** Available data **
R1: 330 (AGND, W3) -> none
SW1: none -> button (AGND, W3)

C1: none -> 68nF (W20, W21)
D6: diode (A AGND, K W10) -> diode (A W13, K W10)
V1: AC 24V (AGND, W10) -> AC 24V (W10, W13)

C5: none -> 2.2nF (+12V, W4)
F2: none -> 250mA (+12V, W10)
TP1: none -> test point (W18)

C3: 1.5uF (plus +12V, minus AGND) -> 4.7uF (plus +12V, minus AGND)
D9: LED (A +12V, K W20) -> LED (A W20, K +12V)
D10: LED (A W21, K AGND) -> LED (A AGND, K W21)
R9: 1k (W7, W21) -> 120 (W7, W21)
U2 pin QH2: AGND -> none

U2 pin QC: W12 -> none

** Task brief **
Write out, please, only the lines from the one with "F2: none -> 250mA (+12V, W10)" through the last line above, both included and unchanged.

** Written response **
F2: none -> 250mA (+12V, W10)
TP1: none -> test point (W18)

C3: 1.5uF (plus +12V, minus AGND) -> 4.7uF (plus +12V, minus AGND)
D9: LED (A +12V, K W20) -> LED (A W20, K +12V)
D10: LED (A W21, K AGND) -> LED (A AGND, K W21)
R9: 1k (W7, W21) -> 120 (W7, W21)
U2 pin QH2: AGND -> none

U2 pin QC: W12 -> none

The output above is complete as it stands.